### Exercise requirements:
The expected output is the first line of the data below and every line after it, up to and including the line containing "purple plane: 5 -> 4", each reproduced exactly.

Extracted material Start Marker

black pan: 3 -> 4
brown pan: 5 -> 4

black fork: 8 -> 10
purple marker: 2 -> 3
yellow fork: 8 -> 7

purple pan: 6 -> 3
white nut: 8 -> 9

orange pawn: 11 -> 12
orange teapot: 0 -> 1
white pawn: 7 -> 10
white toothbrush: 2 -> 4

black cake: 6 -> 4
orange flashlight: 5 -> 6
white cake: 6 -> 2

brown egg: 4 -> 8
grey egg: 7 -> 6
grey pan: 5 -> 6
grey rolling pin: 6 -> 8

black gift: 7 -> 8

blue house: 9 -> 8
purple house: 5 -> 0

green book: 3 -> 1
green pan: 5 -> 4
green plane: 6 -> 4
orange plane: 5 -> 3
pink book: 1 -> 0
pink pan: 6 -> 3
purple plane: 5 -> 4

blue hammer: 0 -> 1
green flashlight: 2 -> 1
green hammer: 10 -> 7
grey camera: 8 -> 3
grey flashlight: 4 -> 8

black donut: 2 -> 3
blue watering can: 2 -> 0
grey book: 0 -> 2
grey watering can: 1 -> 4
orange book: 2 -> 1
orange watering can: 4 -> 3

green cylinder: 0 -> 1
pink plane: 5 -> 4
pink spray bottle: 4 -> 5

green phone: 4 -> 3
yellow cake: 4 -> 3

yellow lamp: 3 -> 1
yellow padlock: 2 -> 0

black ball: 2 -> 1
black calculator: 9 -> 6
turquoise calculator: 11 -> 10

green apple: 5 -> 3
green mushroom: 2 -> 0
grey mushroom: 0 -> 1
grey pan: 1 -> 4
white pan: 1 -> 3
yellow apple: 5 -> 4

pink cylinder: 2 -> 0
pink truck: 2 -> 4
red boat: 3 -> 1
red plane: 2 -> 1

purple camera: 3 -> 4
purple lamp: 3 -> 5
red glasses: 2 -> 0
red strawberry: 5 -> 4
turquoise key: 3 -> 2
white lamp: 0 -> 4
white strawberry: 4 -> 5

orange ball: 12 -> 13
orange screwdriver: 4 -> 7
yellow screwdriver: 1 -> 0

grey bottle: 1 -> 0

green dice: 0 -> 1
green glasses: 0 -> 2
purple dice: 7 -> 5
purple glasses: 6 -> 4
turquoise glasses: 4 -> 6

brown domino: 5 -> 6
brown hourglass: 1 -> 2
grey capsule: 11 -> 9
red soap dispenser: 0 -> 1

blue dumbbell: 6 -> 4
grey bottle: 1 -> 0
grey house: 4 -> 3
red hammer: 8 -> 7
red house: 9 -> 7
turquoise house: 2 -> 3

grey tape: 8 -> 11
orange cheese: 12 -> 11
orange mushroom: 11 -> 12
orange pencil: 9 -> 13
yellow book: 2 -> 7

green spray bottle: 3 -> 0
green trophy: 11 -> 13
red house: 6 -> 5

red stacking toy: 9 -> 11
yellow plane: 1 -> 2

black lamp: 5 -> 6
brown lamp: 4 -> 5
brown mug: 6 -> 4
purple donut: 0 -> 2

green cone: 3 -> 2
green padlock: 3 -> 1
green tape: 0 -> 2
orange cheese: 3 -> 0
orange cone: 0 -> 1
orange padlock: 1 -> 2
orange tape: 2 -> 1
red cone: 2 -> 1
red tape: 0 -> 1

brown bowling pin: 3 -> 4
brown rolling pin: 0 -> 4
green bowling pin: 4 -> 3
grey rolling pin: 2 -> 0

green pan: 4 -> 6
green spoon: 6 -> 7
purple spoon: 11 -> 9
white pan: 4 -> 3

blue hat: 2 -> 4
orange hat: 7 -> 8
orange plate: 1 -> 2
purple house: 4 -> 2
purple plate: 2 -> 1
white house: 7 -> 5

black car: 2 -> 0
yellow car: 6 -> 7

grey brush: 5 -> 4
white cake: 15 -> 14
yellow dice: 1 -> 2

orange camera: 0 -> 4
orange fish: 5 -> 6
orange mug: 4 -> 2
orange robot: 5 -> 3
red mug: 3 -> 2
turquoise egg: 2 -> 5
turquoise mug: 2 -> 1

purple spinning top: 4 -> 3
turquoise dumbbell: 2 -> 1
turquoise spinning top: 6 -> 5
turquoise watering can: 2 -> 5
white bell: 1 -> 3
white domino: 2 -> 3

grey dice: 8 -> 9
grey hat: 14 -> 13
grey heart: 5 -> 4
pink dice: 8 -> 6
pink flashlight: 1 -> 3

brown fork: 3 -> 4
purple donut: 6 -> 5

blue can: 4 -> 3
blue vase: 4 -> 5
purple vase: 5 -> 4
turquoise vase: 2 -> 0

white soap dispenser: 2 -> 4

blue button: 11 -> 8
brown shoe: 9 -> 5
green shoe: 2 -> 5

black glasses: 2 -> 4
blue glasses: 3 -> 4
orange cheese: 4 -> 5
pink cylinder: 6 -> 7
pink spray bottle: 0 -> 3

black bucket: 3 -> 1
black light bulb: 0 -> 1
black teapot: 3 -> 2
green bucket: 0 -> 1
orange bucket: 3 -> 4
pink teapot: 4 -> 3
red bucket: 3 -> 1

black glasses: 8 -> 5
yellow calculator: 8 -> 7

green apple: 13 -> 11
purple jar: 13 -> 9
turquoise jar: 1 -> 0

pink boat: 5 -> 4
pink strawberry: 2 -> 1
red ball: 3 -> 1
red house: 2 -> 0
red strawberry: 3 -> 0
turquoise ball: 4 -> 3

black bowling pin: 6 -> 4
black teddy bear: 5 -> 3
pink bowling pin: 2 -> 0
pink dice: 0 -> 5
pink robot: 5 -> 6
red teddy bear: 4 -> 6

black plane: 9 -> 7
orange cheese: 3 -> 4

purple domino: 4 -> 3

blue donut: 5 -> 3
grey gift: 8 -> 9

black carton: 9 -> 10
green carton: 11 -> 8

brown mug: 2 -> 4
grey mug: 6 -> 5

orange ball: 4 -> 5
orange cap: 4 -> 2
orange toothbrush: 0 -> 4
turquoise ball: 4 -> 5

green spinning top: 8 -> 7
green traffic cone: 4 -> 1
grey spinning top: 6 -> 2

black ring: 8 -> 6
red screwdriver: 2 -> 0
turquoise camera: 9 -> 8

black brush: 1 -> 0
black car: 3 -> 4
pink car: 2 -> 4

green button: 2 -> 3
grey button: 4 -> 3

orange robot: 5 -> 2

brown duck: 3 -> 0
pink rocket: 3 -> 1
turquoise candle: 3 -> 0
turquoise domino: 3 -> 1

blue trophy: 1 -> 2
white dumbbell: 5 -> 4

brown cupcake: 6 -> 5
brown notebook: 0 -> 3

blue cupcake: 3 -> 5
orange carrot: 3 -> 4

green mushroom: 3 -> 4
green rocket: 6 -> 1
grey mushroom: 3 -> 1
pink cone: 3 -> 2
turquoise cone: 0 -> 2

Extracted material End Marker

### Solution:
black pan: 3 -> 4
brown pan: 5 -> 4

black fork: 8 -> 10
purple marker: 2 -> 3
yellow fork: 8 -> 7

purple pan: 6 -> 3
white nut: 8 -> 9

orange pawn: 11 -> 12
orange teapot: 0 -> 1
white pawn: 7 -> 10
white toothbrush: 2 -> 4

black cake: 6 -> 4
orange flashlight: 5 -> 6
white cake: 6 -> 2

brown egg: 4 -> 8
grey egg: 7 -> 6
grey pan: 5 -> 6
grey rolling pin: 6 -> 8

black gift: 7 -> 8

blue house: 9 -> 8
purple house: 5 -> 0

green book: 3 -> 1
green pan: 5 -> 4
green plane: 6 -> 4
orange plane: 5 -> 3
pink book: 1 -> 0
pink pan: 6 -> 3
purple plane: 5 -> 4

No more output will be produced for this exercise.